■ What to do ■
Under this line are the records; write out word for word the part that begins at the line containing "before: destornillador/turquesa" and ends at the line containing "pos2: [269, 366, 412, 461]", and no more.

■ Records for the task ■
╔══
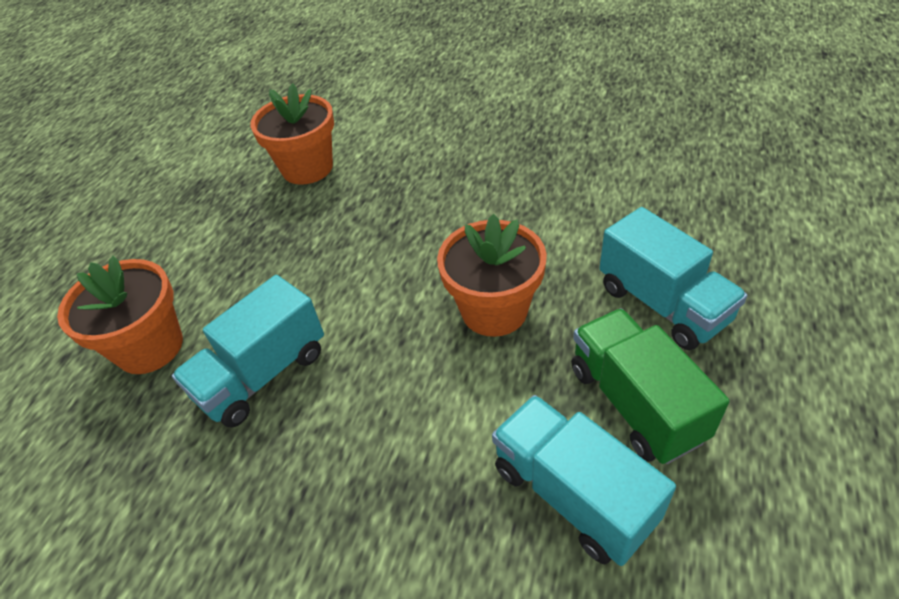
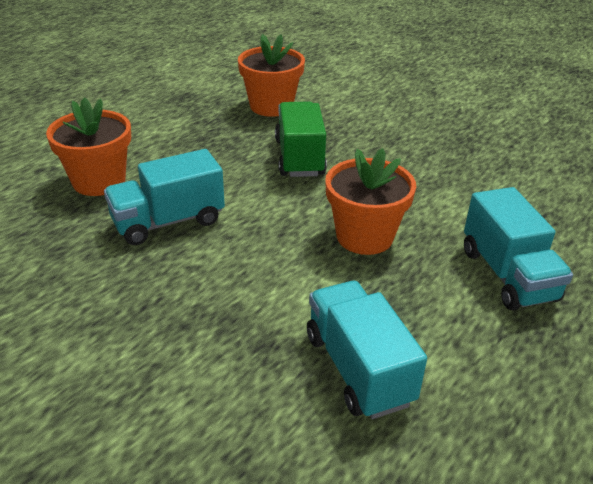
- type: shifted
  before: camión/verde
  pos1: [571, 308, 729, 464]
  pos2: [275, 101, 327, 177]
╚══
╔══
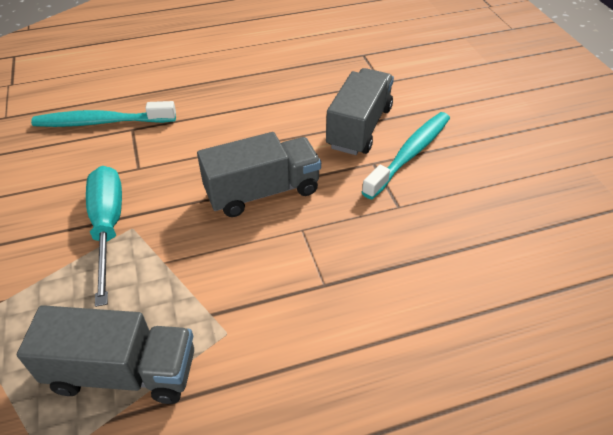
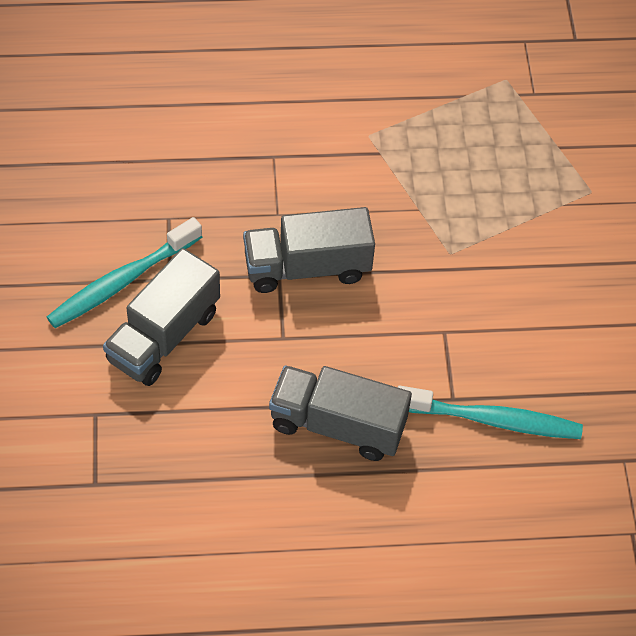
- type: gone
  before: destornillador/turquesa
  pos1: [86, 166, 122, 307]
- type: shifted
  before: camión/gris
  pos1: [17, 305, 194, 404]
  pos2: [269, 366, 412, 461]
╚══
■ Answer for this exercise ■
  before: destornillador/turquesa
  pos1: [86, 166, 122, 307]
- type: shifted
  before: camión/gris
  pos1: [17, 305, 194, 404]
  pos2: [269, 366, 412, 461]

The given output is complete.